Exercise goal
A word-for-word copy of the entries, with the images left out, is what you should write.

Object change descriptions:
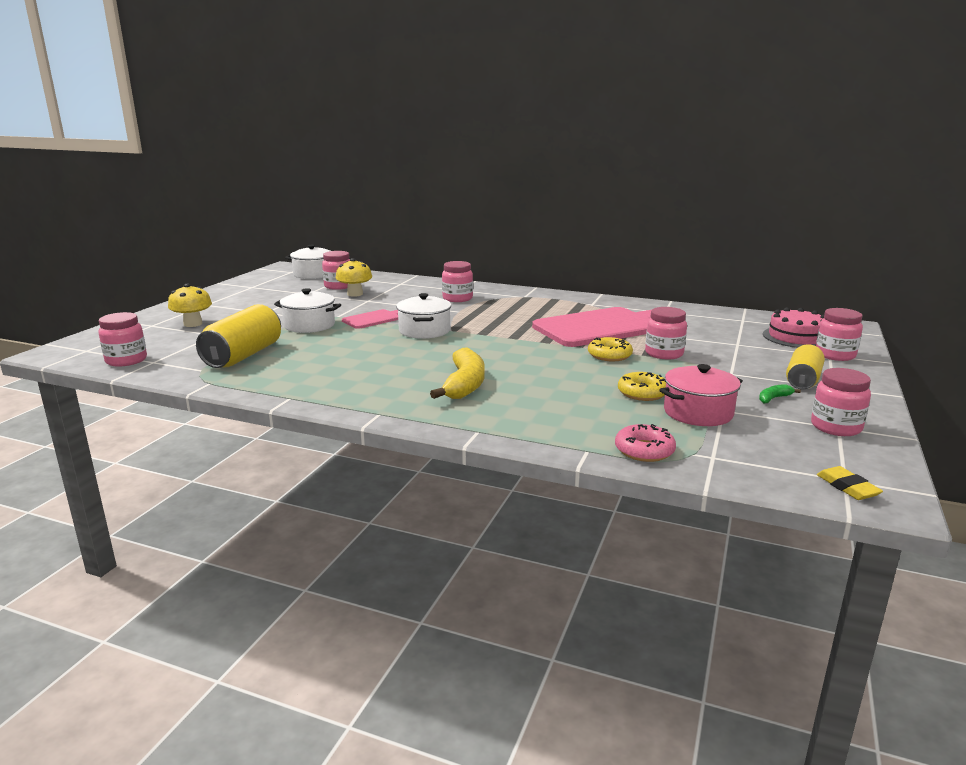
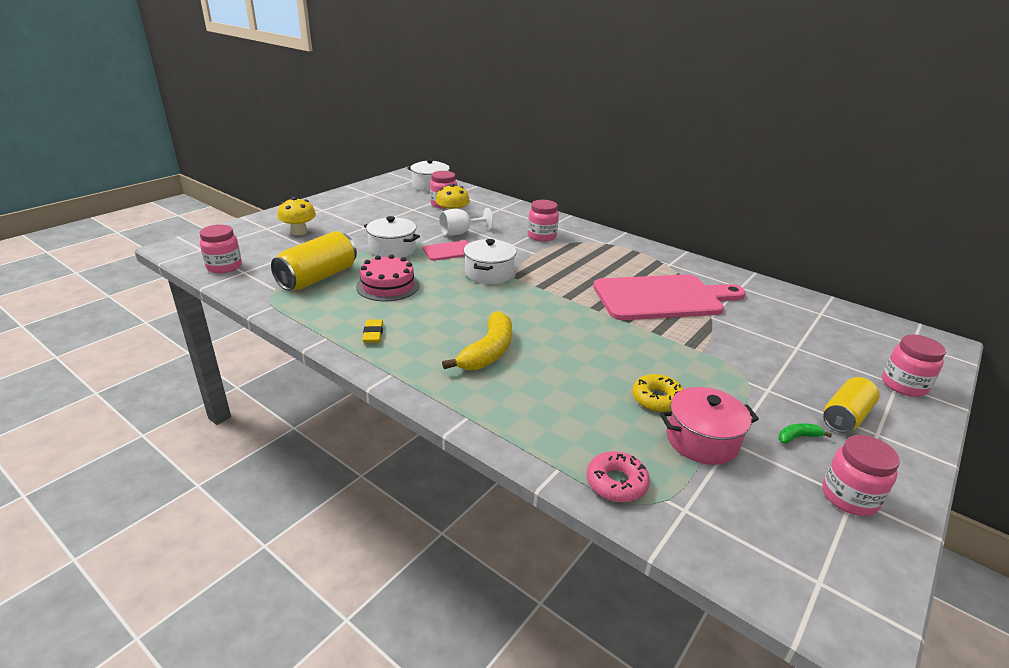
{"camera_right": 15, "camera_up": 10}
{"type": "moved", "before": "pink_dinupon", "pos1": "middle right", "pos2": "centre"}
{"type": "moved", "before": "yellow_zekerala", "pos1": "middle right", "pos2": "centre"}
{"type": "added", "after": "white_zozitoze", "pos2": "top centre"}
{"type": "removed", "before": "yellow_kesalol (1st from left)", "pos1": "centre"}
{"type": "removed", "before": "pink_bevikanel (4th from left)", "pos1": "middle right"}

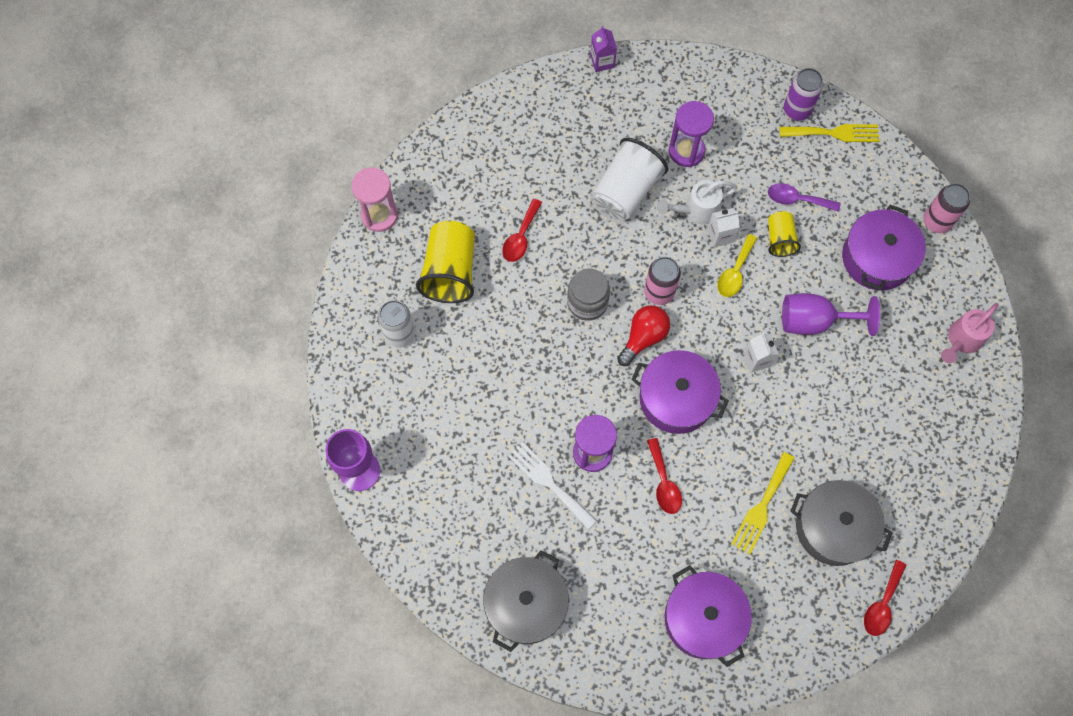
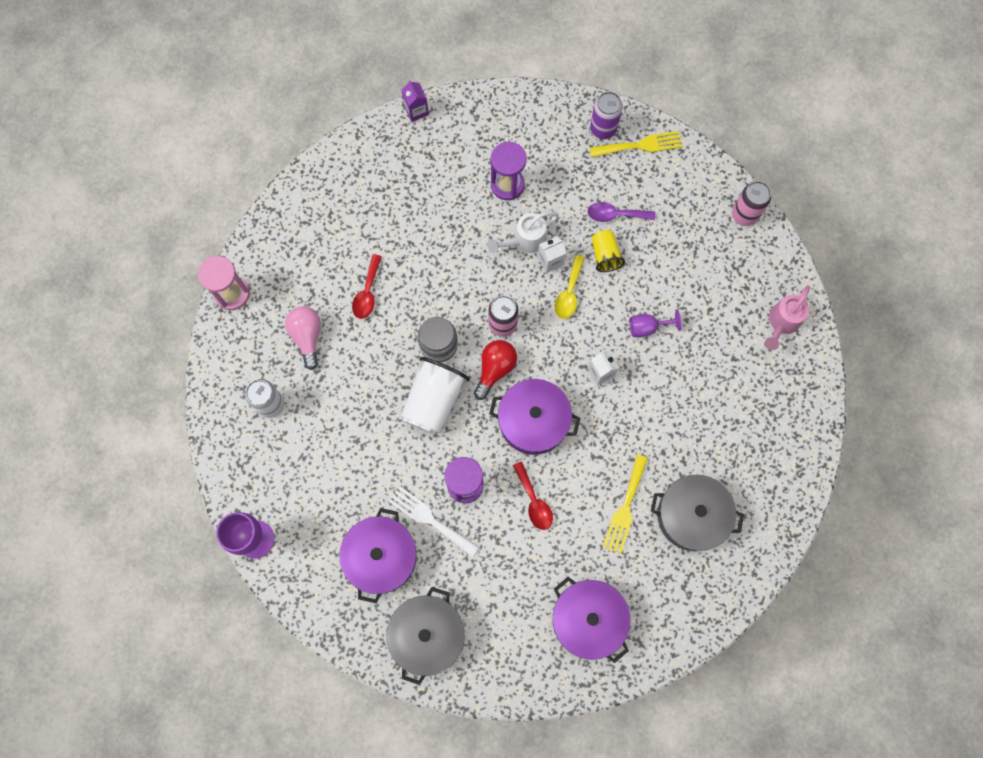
{"camera_right": -10, "camera_up": 5}
{"type": "replaced", "before": "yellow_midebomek (1st from left)", "after": "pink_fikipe", "pos1": "centre", "pos2": "middle left"}
{"type": "moved", "before": "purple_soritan (3rd from left in the first image)", "after": "purple_soritan (1st from left)", "pos1": "middle right", "pos2": "bottom centre"}
{"type": "moved", "before": "white_midebomek", "pos1": "top centre", "pos2": "centre"}
{"type": "resized", "before": "purple_zozitoze (2nd from left)", "pos1": "middle right", "pos2": "middle right", "scale": 0.59}
{"type": "removed", "before": "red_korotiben (3rd from left)", "pos1": "bottom right"}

Result for this task
{"camera_right": 15, "camera_up": 10}
{"type": "moved", "before": "pink_dinupon", "pos1": "middle right", "pos2": "centre"}
{"type": "moved", "before": "yellow_zekerala", "pos1": "middle right", "pos2": "centre"}
{"type": "added", "after": "white_zozitoze", "pos2": "top centre"}
{"type": "removed", "before": "yellow_kesalol (1st from left)", "pos1": "centre"}
{"type": "removed", "before": "pink_bevikanel (4th from left)", "pos1": "middle right"}

{"camera_right": -10, "camera_up": 5}
{"type": "replaced", "before": "yellow_midebomek (1st from left)", "after": "pink_fikipe", "pos1": "centre", "pos2": "middle left"}
{"type": "moved", "before": "purple_soritan (3rd from left in the first image)", "after": "purple_soritan (1st from left)", "pos1": "middle right", "pos2": "bottom centre"}
{"type": "moved", "before": "white_midebomek", "pos1": "top centre", "pos2": "centre"}
{"type": "resized", "before": "purple_zozitoze (2nd from left)", "pos1": "middle right", "pos2": "middle right", "scale": 0.59}
{"type": "removed", "before": "red_korotiben (3rd from left)", "pos1": "bottom right"}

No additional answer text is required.